Provided entries:

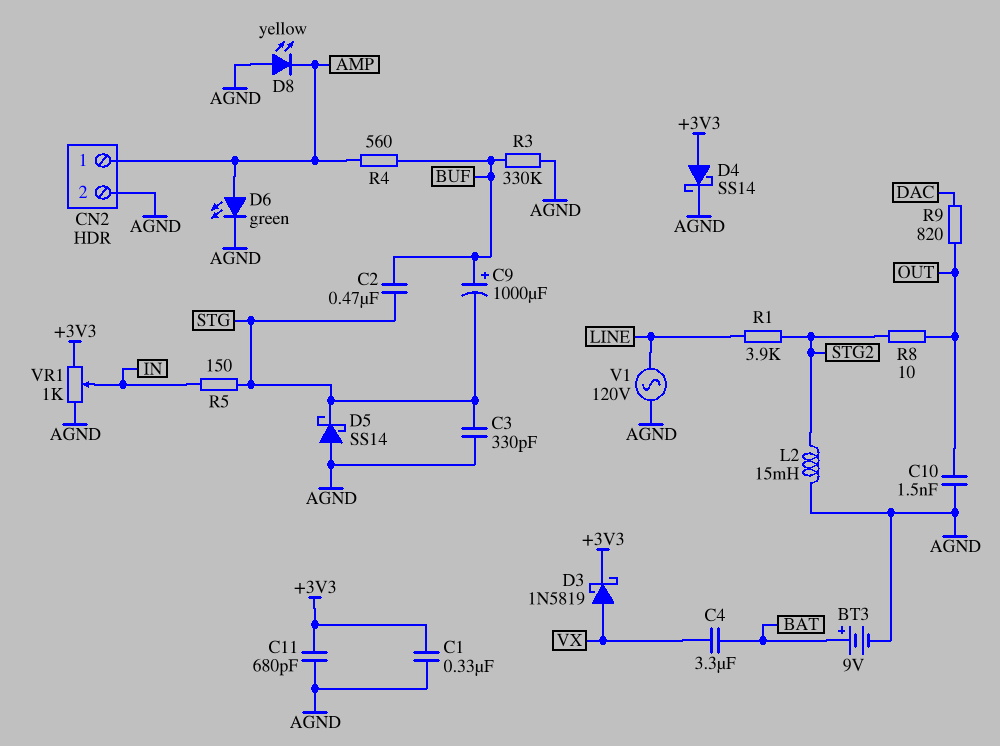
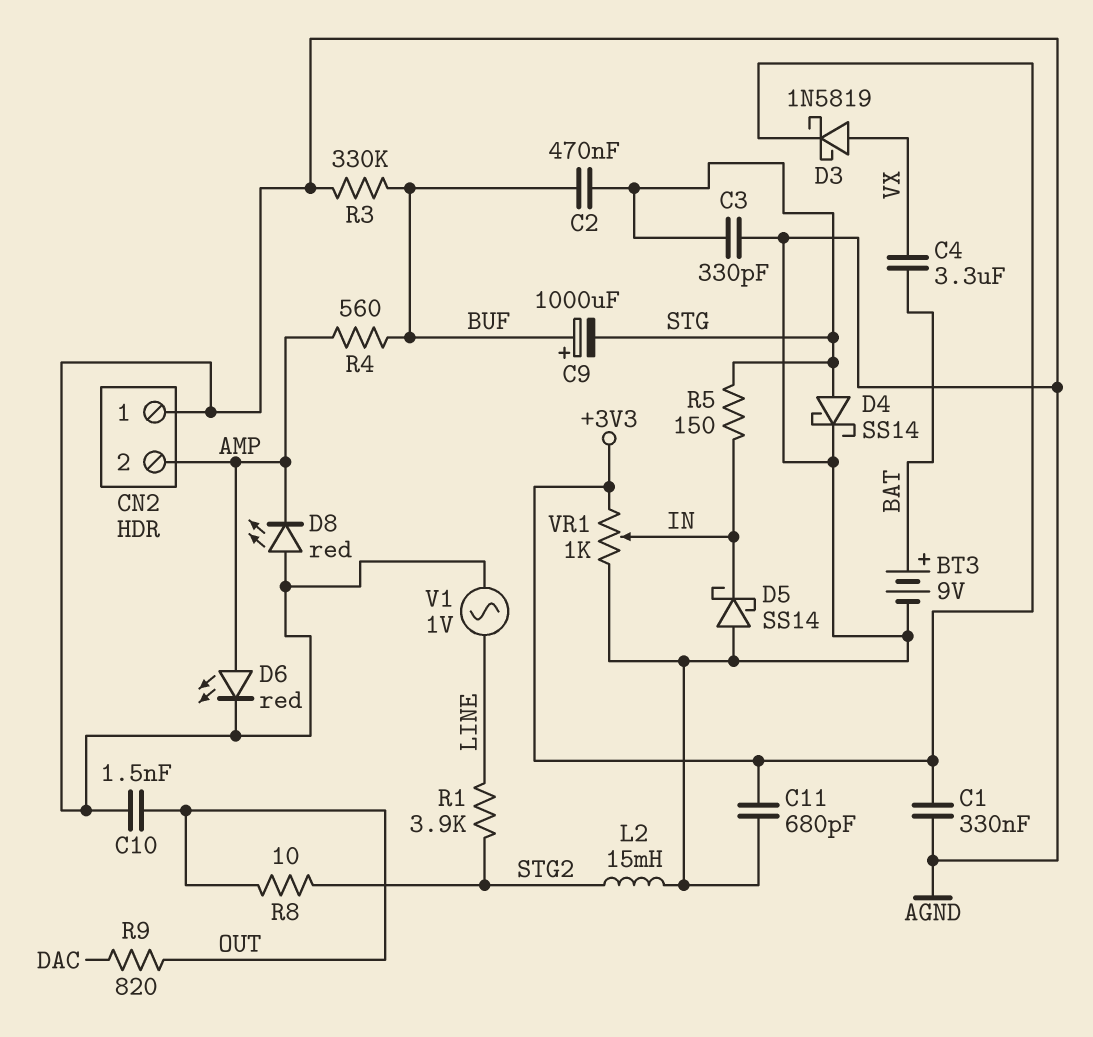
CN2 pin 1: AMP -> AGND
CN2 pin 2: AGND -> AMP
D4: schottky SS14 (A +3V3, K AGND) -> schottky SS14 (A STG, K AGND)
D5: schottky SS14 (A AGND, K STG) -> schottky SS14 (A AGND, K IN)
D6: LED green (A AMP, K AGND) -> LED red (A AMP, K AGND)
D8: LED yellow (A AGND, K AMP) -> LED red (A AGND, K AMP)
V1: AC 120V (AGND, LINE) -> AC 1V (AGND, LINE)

...

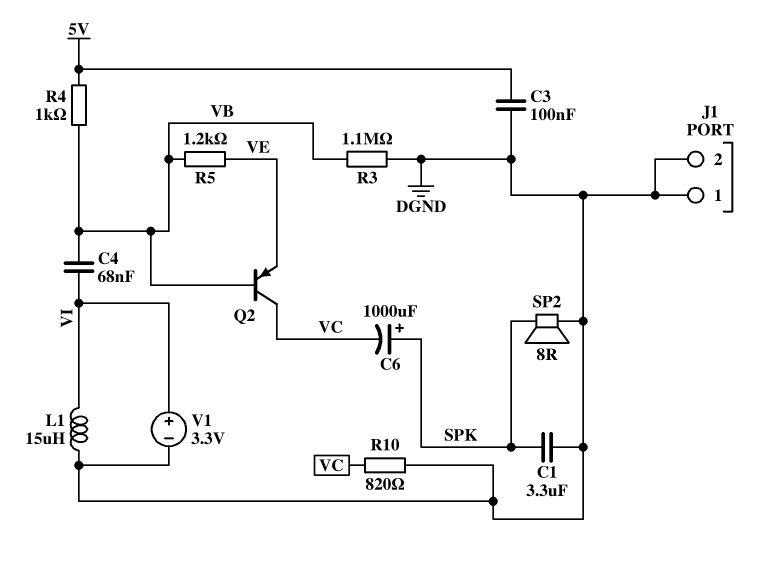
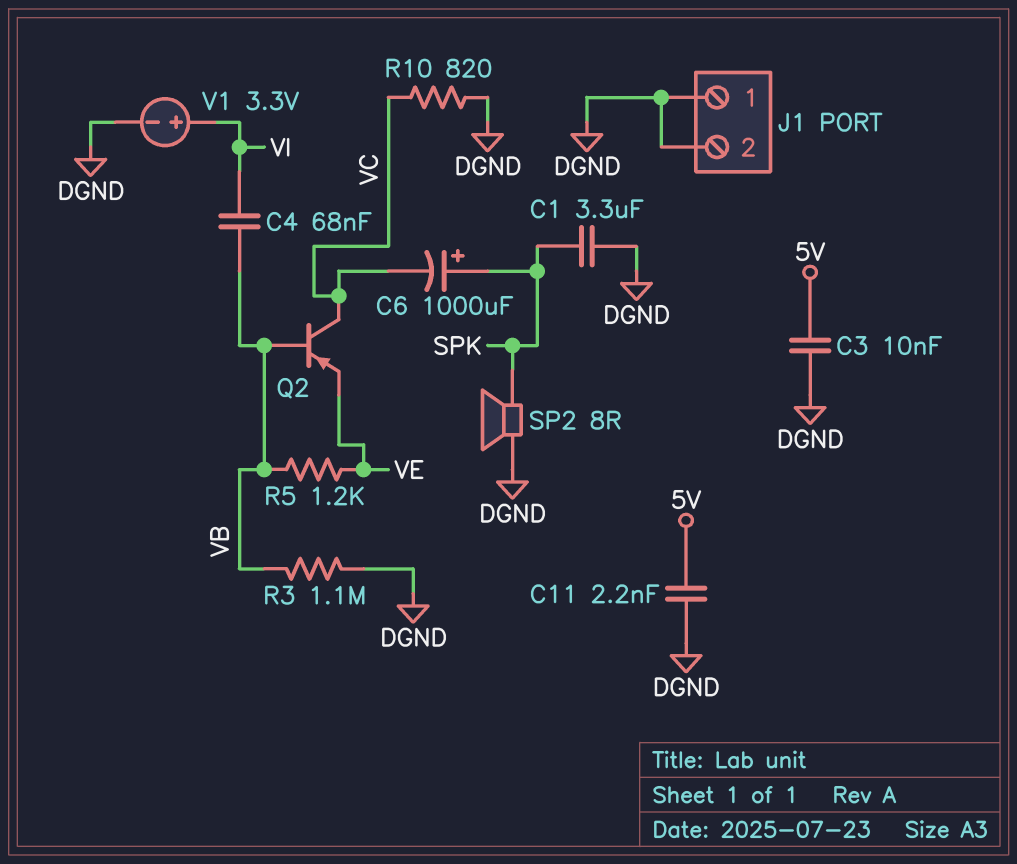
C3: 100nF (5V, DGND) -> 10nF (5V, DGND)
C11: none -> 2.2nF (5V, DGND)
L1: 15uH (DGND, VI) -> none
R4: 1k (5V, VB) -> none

--

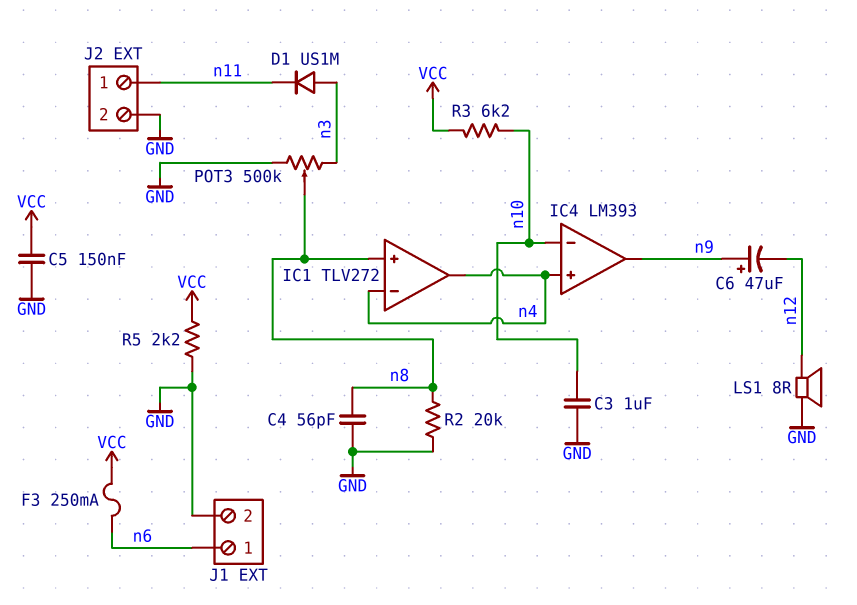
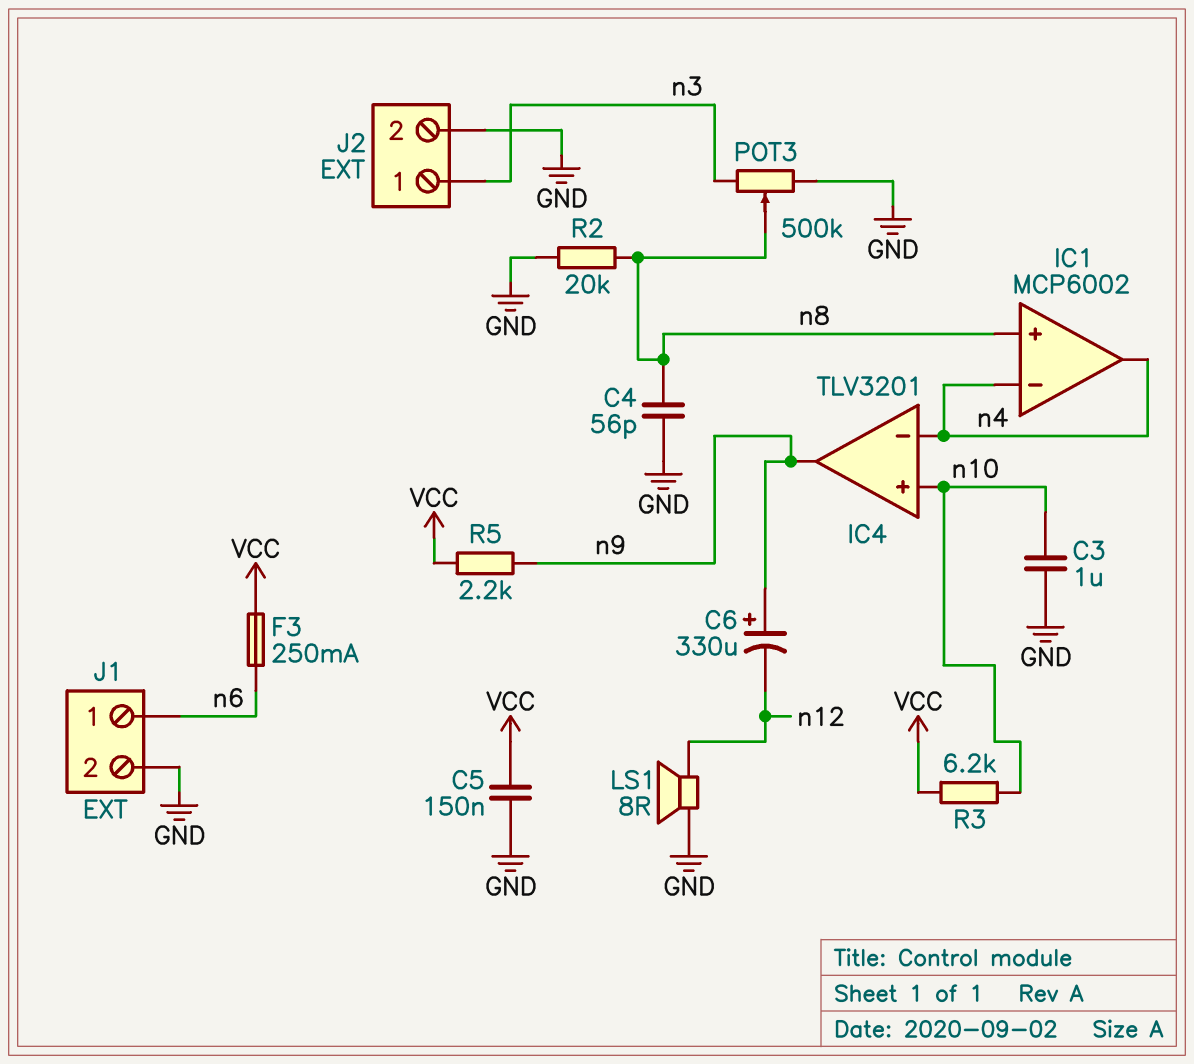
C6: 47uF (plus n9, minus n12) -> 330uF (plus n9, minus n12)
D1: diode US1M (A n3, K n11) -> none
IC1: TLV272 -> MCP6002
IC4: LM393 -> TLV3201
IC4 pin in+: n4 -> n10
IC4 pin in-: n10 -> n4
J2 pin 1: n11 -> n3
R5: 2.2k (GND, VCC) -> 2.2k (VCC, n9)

Exercise description: Each line above with the string "none" in it should be located and copied.

Solution to the problem:
C11: none -> 2.2nF (5V, DGND)
L1: 15uH (DGND, VI) -> none
R4: 1k (5V, VB) -> none
D1: diode US1M (A n3, K n11) -> none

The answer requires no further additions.